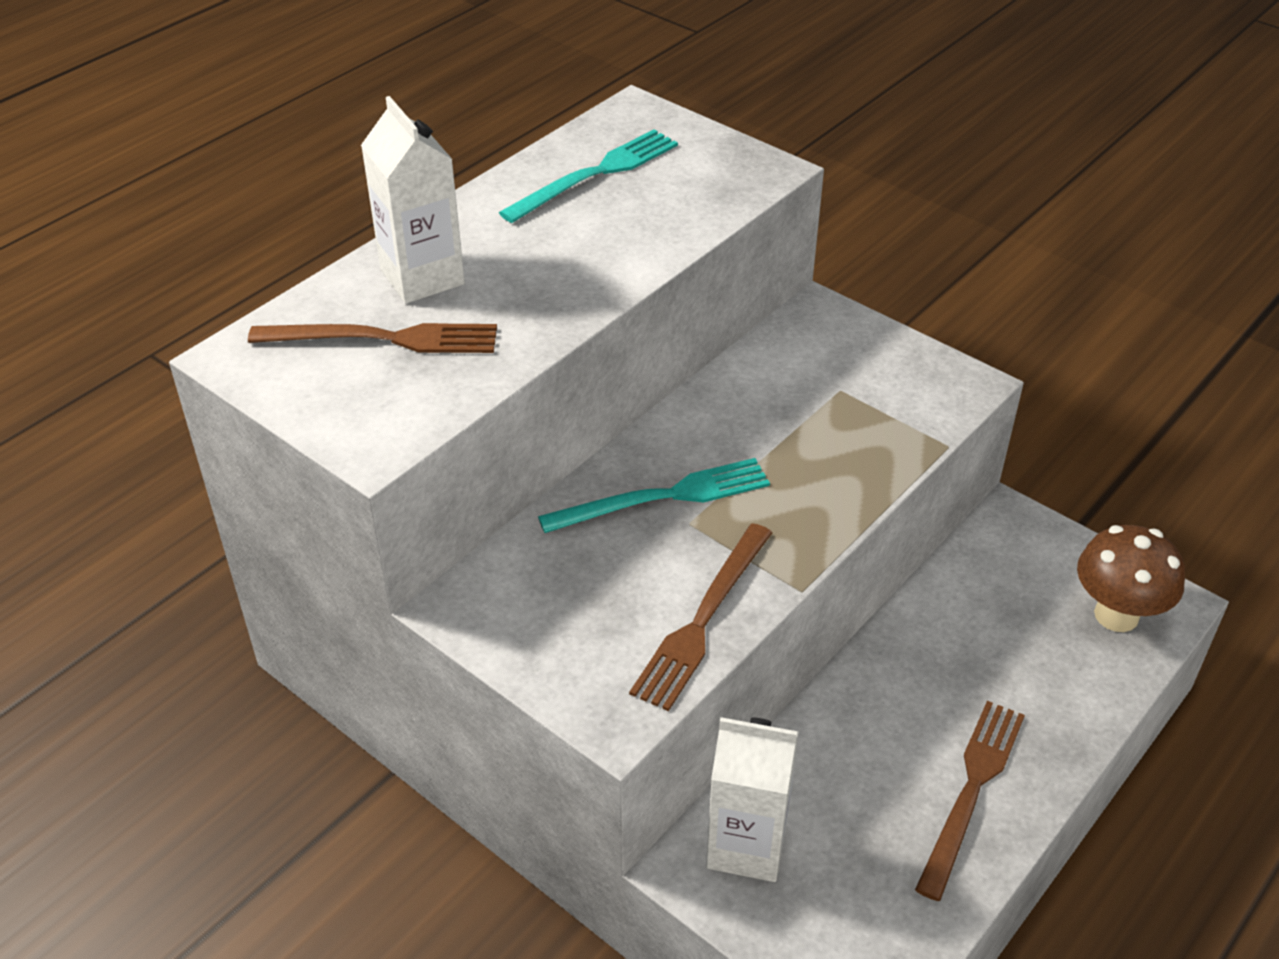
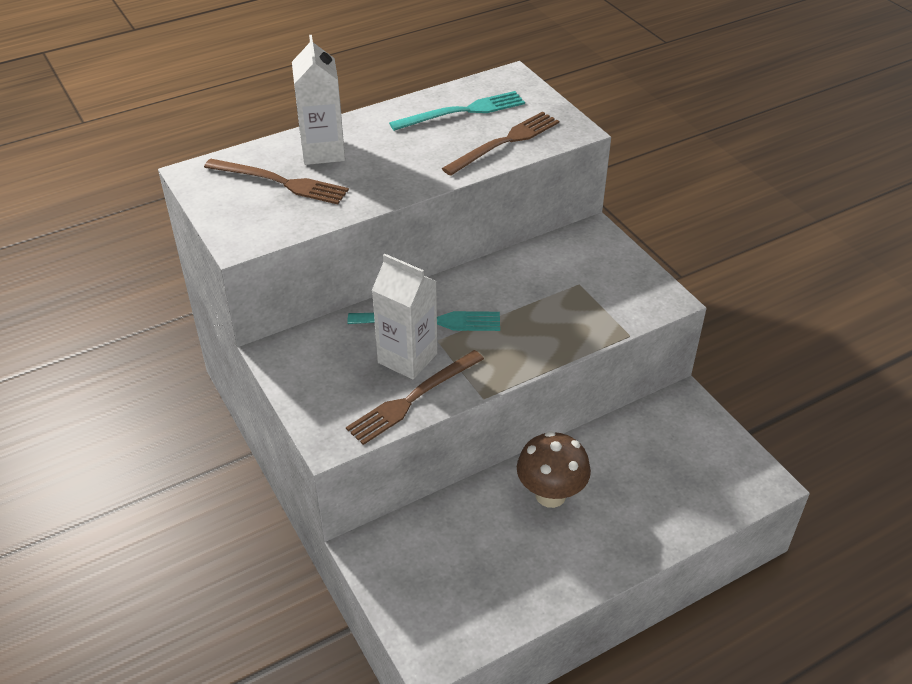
camera: 20 degrees right, 0 degrees up
white carton [706,717,799,882] -> white carton moved to [372,254,437,379]
brown fork [915,701,1025,901] -> brown fork moved to [442,111,559,176]
brown mushroom [1077,525,1185,632] -> brown mushroom moved to [517,431,591,508]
────────────────────────────────────────
YOUR INSTRUCTIONS:
What you copy should begin at the line with "white carton [706,717,799,882]" and end at the final line of the listing, each line exactly as it is.

RESPONSE BELOW:
white carton [706,717,799,882] -> white carton moved to [372,254,437,379]
brown fork [915,701,1025,901] -> brown fork moved to [442,111,559,176]
brown mushroom [1077,525,1185,632] -> brown mushroom moved to [517,431,591,508]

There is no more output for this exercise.